(Supplied data begins)
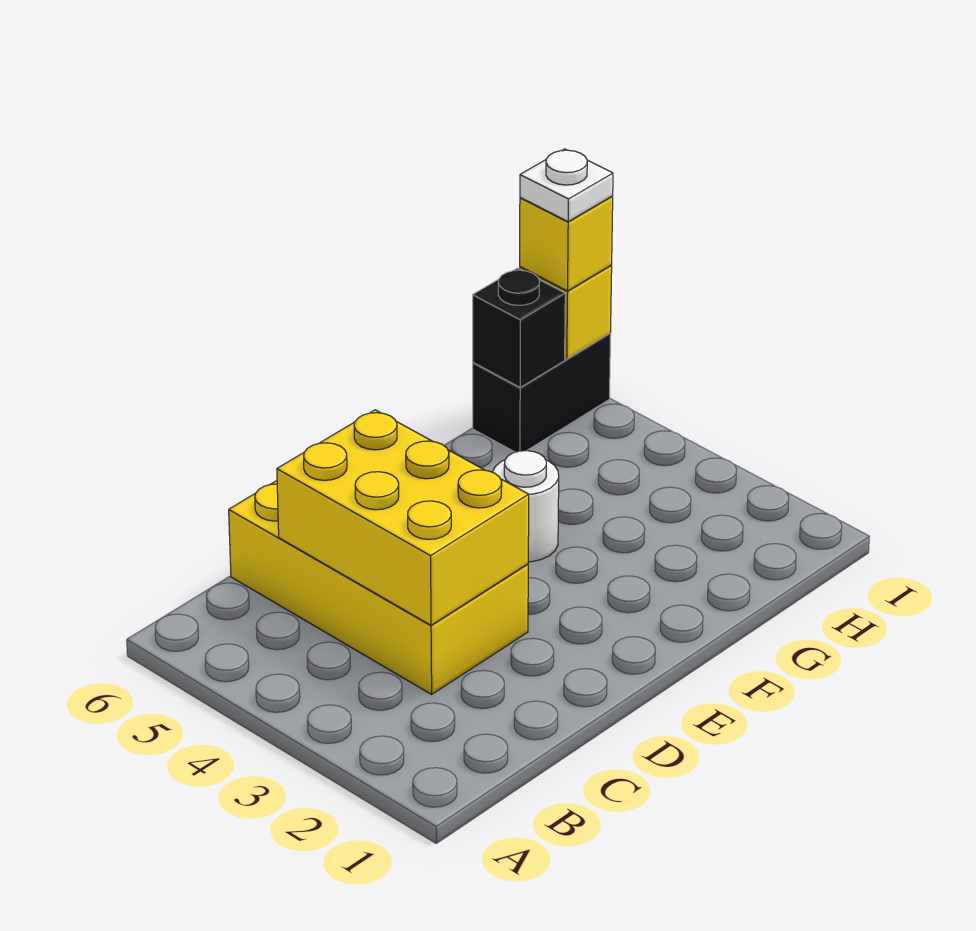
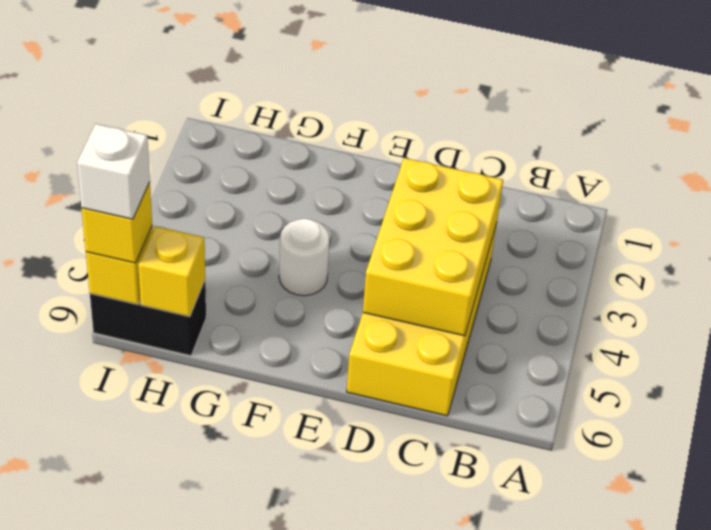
black brick H6 level 2 -> yellow brick H6 level 2
white plate I6 level 4 -> white brick I6 level 4

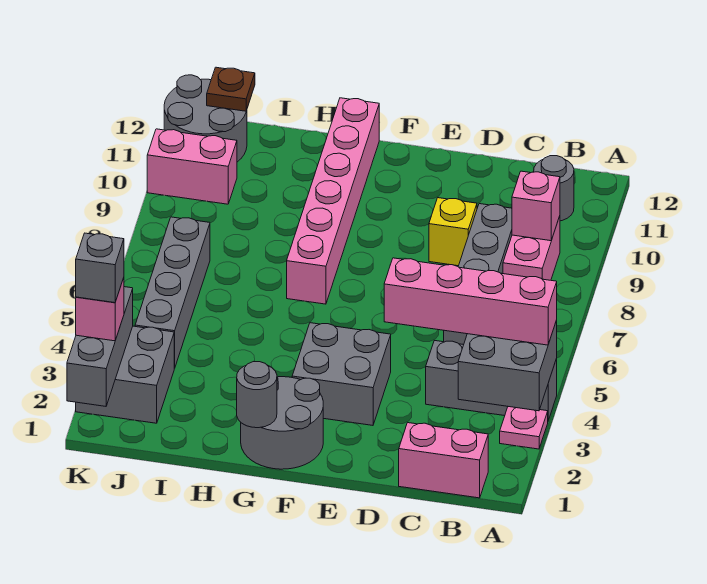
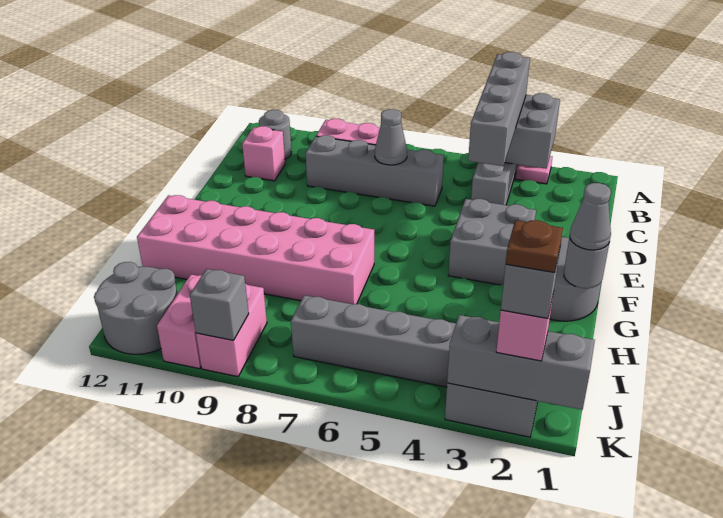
pink brick A4:D4 level 3 -> grey brick A4:D4 level 3
pink brick B1:C1 level 1 -> pink brick J9:K9 level 1
pink brick B9 level 2 -> pink brick C11 level 1
none -> grey cone C7 level 2
yellow brick D9 level 1 -> none
none -> grey cone G1 level 3
pink brick G7:G12 level 1 -> pink brick G7:H12 level 1
brown plate J12 level 2 -> brown plate K2 level 5
none -> grey brick K9 level 2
(Supplied data ends)
(Requirement): The reply should hold the lines from the top of the records through the line containing "none -> grey cone G1 level 3", reproduced exactly, and no pictures.

(Solution to the problem):
black brick H6 level 2 -> yellow brick H6 level 2
white plate I6 level 4 -> white brick I6 level 4

pink brick A4:D4 level 3 -> grey brick A4:D4 level 3
pink brick B1:C1 level 1 -> pink brick J9:K9 level 1
pink brick B9 level 2 -> pink brick C11 level 1
none -> grey cone C7 level 2
yellow brick D9 level 1 -> none
none -> grey cone G1 level 3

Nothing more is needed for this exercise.